**WHAT YOU NEED TO DO**
The data below is to be repeated in full, exactly as shown.
── DATA SHOWN
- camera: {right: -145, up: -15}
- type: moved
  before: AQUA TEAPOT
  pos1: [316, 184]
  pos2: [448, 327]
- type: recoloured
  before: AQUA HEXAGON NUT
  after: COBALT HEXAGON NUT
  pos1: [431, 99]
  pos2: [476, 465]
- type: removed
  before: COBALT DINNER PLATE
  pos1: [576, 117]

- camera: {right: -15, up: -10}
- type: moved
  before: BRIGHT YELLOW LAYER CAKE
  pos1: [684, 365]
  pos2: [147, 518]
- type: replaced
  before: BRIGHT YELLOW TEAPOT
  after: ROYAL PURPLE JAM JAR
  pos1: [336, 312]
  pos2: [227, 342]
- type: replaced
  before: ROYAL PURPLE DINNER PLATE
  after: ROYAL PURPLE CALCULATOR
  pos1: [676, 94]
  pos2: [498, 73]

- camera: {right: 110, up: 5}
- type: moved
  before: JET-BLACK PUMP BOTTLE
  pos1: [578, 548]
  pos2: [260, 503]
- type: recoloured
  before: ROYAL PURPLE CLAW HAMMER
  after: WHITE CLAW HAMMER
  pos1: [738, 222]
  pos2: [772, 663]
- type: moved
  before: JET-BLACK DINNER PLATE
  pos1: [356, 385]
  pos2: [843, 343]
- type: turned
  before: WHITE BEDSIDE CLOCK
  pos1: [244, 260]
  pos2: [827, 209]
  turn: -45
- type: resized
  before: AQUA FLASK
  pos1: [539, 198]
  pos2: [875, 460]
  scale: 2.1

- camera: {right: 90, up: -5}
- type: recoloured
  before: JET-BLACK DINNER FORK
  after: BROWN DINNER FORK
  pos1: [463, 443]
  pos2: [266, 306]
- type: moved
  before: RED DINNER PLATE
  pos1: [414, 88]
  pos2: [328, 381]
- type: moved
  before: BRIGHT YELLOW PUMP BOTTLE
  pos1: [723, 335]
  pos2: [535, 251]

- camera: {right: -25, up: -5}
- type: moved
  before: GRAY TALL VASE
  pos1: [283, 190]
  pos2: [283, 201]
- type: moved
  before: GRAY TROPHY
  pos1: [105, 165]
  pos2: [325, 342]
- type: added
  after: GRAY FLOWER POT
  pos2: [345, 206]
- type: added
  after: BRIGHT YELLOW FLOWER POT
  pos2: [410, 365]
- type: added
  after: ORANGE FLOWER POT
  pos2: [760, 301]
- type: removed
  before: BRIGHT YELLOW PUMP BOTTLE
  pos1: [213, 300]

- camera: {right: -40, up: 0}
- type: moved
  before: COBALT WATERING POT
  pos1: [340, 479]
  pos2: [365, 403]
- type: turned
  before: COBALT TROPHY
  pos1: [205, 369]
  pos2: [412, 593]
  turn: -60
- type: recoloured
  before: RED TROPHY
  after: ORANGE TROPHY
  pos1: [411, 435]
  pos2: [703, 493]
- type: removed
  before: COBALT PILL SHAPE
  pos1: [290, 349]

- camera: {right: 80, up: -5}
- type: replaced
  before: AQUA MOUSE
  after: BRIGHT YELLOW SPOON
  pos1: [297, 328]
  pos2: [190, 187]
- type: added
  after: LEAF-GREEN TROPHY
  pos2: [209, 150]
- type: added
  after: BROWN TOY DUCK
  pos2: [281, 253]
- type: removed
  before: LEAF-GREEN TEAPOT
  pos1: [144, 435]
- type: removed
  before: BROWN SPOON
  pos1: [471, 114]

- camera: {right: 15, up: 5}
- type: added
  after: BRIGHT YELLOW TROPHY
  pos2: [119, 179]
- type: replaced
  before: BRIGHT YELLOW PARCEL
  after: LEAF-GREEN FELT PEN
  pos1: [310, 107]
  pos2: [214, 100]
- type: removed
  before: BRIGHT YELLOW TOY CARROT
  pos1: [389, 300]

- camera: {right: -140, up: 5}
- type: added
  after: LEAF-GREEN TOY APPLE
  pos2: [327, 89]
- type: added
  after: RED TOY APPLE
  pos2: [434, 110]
────
**RESULT OF THE EXERCISE**
- camera: {right: -145, up: -15}
- type: moved
  before: AQUA TEAPOT
  pos1: [316, 184]
  pos2: [448, 327]
- type: recoloured
  before: AQUA HEXAGON NUT
  after: COBALT HEXAGON NUT
  pos1: [431, 99]
  pos2: [476, 465]
- type: removed
  before: COBALT DINNER PLATE
  pos1: [576, 117]

- camera: {right: -15, up: -10}
- type: moved
  before: BRIGHT YELLOW LAYER CAKE
  pos1: [684, 365]
  pos2: [147, 518]
- type: replaced
  before: BRIGHT YELLOW TEAPOT
  after: ROYAL PURPLE JAM JAR
  pos1: [336, 312]
  pos2: [227, 342]
- type: replaced
  before: ROYAL PURPLE DINNER PLATE
  after: ROYAL PURPLE CALCULATOR
  pos1: [676, 94]
  pos2: [498, 73]

- camera: {right: 110, up: 5}
- type: moved
  before: JET-BLACK PUMP BOTTLE
  pos1: [578, 548]
  pos2: [260, 503]
- type: recoloured
  before: ROYAL PURPLE CLAW HAMMER
  after: WHITE CLAW HAMMER
  pos1: [738, 222]
  pos2: [772, 663]
- type: moved
  before: JET-BLACK DINNER PLATE
  pos1: [356, 385]
  pos2: [843, 343]
- type: turned
  before: WHITE BEDSIDE CLOCK
  pos1: [244, 260]
  pos2: [827, 209]
  turn: -45
- type: resized
  before: AQUA FLASK
  pos1: [539, 198]
  pos2: [875, 460]
  scale: 2.1

- camera: {right: 90, up: -5}
- type: recoloured
  before: JET-BLACK DINNER FORK
  after: BROWN DINNER FORK
  pos1: [463, 443]
  pos2: [266, 306]
- type: moved
  before: RED DINNER PLATE
  pos1: [414, 88]
  pos2: [328, 381]
- type: moved
  before: BRIGHT YELLOW PUMP BOTTLE
  pos1: [723, 335]
  pos2: [535, 251]

- camera: {right: -25, up: -5}
- type: moved
  before: GRAY TALL VASE
  pos1: [283, 190]
  pos2: [283, 201]
- type: moved
  before: GRAY TROPHY
  pos1: [105, 165]
  pos2: [325, 342]
- type: added
  after: GRAY FLOWER POT
  pos2: [345, 206]
- type: added
  after: BRIGHT YELLOW FLOWER POT
  pos2: [410, 365]
- type: added
  after: ORANGE FLOWER POT
  pos2: [760, 301]
- type: removed
  before: BRIGHT YELLOW PUMP BOTTLE
  pos1: [213, 300]

- camera: {right: -40, up: 0}
- type: moved
  before: COBALT WATERING POT
  pos1: [340, 479]
  pos2: [365, 403]
- type: turned
  before: COBALT TROPHY
  pos1: [205, 369]
  pos2: [412, 593]
  turn: -60
- type: recoloured
  before: RED TROPHY
  after: ORANGE TROPHY
  pos1: [411, 435]
  pos2: [703, 493]
- type: removed
  before: COBALT PILL SHAPE
  pos1: [290, 349]

- camera: {right: 80, up: -5}
- type: replaced
  before: AQUA MOUSE
  after: BRIGHT YELLOW SPOON
  pos1: [297, 328]
  pos2: [190, 187]
- type: added
  after: LEAF-GREEN TROPHY
  pos2: [209, 150]
- type: added
  after: BROWN TOY DUCK
  pos2: [281, 253]
- type: removed
  before: LEAF-GREEN TEAPOT
  pos1: [144, 435]
- type: removed
  before: BROWN SPOON
  pos1: [471, 114]

- camera: {right: 15, up: 5}
- type: added
  after: BRIGHT YELLOW TROPHY
  pos2: [119, 179]
- type: replaced
  before: BRIGHT YELLOW PARCEL
  after: LEAF-GREEN FELT PEN
  pos1: [310, 107]
  pos2: [214, 100]
- type: removed
  before: BRIGHT YELLOW TOY CARROT
  pos1: [389, 300]

- camera: {right: -140, up: 5}
- type: added
  after: LEAF-GREEN TOY APPLE
  pos2: [327, 89]
- type: added
  after: RED TOY APPLE
  pos2: [434, 110]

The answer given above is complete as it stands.